## THE PROBLEM:
A stretch of the entries below is to be set down exactly, running from the line with "(749, 215) = (363, 252): grey" through the line with "camera: 10 degrees left, 20 degrees down", both included, and no other line.
================
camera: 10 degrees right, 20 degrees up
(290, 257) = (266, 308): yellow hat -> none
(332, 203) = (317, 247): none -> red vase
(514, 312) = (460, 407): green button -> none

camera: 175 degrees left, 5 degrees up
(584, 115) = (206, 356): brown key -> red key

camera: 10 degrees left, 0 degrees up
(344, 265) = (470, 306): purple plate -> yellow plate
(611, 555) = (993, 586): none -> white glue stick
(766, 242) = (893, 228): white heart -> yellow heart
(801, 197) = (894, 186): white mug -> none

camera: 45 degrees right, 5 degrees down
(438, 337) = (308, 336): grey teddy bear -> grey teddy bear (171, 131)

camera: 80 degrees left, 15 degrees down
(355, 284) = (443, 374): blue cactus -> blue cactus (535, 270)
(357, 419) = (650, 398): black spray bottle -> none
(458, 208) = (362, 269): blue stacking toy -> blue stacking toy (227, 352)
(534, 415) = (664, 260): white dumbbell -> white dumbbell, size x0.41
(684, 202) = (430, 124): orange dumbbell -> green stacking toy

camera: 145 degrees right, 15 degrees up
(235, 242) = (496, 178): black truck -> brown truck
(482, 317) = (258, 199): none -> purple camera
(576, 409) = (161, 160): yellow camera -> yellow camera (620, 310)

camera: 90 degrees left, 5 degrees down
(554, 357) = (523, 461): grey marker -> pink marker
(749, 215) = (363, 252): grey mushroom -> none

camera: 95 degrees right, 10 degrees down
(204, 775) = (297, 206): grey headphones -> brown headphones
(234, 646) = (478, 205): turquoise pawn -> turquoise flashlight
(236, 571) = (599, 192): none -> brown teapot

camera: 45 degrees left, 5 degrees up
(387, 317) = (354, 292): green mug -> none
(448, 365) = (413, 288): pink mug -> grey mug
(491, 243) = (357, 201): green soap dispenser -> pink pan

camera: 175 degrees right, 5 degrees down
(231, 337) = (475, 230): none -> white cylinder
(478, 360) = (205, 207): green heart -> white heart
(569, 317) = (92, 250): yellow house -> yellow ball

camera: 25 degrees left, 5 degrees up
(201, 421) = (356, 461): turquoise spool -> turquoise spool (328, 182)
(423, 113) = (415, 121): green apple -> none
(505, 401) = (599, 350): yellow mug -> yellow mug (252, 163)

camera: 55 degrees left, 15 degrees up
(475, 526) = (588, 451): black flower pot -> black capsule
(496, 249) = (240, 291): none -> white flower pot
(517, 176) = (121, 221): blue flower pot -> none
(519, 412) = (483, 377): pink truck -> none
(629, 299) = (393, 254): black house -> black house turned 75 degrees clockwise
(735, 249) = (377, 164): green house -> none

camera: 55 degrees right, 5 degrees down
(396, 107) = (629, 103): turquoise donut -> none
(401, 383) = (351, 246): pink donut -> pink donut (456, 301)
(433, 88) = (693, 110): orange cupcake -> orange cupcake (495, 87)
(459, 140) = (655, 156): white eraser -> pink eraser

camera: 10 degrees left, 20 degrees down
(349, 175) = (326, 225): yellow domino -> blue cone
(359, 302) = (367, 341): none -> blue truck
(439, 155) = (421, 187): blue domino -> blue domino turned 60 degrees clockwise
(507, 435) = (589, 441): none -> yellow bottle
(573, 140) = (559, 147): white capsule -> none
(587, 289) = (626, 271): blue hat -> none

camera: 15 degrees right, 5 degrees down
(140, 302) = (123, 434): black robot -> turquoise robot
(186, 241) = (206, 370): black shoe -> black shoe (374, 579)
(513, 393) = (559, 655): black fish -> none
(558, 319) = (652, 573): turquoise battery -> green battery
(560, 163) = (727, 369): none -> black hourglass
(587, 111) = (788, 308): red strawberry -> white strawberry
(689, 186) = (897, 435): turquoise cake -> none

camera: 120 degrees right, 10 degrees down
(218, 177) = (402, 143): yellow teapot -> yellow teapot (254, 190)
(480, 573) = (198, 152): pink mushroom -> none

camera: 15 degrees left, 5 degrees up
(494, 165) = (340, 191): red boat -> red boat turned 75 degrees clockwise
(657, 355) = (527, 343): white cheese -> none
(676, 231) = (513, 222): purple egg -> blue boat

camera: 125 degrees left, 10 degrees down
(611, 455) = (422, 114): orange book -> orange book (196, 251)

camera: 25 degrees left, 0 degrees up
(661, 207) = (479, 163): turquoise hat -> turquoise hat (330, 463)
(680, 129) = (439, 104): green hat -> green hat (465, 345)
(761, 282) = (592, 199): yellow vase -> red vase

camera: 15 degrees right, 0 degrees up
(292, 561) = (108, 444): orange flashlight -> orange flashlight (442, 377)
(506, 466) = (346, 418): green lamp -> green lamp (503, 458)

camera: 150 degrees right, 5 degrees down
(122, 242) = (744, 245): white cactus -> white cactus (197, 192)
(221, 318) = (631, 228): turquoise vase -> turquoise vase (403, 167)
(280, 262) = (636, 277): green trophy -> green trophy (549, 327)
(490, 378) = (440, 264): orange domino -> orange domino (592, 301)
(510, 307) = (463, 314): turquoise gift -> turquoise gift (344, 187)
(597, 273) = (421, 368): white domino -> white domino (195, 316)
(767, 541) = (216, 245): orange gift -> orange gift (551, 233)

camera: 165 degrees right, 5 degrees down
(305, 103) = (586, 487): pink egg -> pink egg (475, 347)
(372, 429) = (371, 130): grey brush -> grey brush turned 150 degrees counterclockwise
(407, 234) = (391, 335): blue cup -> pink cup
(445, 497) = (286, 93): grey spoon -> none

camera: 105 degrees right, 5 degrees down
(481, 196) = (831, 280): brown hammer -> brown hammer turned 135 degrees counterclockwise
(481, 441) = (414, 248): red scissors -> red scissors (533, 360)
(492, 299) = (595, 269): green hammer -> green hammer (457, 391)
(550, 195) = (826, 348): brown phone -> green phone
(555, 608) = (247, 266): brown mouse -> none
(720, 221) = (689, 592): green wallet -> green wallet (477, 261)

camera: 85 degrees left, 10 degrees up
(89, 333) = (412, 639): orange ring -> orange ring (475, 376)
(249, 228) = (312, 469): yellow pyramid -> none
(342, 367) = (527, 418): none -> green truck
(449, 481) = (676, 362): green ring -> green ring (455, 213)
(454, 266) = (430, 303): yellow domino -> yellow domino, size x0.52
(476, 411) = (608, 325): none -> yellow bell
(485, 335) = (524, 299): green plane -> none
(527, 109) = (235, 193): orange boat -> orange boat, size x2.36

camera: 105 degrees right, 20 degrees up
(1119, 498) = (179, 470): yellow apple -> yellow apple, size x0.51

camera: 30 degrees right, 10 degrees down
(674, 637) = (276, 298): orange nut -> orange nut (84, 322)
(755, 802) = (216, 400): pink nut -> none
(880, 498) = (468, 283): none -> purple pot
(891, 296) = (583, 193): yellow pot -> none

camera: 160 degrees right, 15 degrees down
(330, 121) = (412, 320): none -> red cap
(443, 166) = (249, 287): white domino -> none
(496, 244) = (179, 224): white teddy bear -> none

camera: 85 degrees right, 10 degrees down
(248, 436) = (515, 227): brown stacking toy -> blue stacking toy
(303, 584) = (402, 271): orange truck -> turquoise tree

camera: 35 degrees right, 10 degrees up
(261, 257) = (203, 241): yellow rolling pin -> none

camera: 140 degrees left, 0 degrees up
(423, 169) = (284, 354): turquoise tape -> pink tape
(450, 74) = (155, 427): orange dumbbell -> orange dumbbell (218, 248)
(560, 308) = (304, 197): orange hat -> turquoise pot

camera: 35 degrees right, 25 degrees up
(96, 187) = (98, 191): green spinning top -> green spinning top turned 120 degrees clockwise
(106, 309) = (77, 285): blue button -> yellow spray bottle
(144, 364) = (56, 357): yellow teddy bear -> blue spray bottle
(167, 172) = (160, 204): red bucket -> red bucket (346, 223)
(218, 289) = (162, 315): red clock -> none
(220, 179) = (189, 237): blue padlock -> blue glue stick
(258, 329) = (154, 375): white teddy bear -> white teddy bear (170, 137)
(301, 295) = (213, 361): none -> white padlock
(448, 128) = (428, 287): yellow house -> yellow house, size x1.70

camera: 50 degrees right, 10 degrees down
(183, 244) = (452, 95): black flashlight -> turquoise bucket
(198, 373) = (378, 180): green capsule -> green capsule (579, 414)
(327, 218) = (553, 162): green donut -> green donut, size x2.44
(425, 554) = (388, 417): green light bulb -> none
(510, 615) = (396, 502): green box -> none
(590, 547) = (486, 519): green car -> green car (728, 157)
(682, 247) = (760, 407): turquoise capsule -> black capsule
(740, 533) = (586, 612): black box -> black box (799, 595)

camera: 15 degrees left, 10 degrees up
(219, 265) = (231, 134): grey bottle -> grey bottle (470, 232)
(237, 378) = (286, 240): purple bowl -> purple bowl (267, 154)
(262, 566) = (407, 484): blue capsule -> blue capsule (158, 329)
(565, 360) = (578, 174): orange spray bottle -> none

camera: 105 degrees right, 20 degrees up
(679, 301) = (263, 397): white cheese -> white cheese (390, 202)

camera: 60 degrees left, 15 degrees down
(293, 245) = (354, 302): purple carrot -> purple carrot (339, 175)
================
## OUTPUT OF THE TASK:
(749, 215) = (363, 252): grey mushroom -> none

camera: 95 degrees right, 10 degrees down
(204, 775) = (297, 206): grey headphones -> brown headphones
(234, 646) = (478, 205): turquoise pawn -> turquoise flashlight
(236, 571) = (599, 192): none -> brown teapot

camera: 45 degrees left, 5 degrees up
(387, 317) = (354, 292): green mug -> none
(448, 365) = (413, 288): pink mug -> grey mug
(491, 243) = (357, 201): green soap dispenser -> pink pan

camera: 175 degrees right, 5 degrees down
(231, 337) = (475, 230): none -> white cylinder
(478, 360) = (205, 207): green heart -> white heart
(569, 317) = (92, 250): yellow house -> yellow ball

camera: 25 degrees left, 5 degrees up
(201, 421) = (356, 461): turquoise spool -> turquoise spool (328, 182)
(423, 113) = (415, 121): green apple -> none
(505, 401) = (599, 350): yellow mug -> yellow mug (252, 163)

camera: 55 degrees left, 15 degrees up
(475, 526) = (588, 451): black flower pot -> black capsule
(496, 249) = (240, 291): none -> white flower pot
(517, 176) = (121, 221): blue flower pot -> none
(519, 412) = (483, 377): pink truck -> none
(629, 299) = (393, 254): black house -> black house turned 75 degrees clockwise
(735, 249) = (377, 164): green house -> none

camera: 55 degrees right, 5 degrees down
(396, 107) = (629, 103): turquoise donut -> none
(401, 383) = (351, 246): pink donut -> pink donut (456, 301)
(433, 88) = (693, 110): orange cupcake -> orange cupcake (495, 87)
(459, 140) = (655, 156): white eraser -> pink eraser

camera: 10 degrees left, 20 degrees down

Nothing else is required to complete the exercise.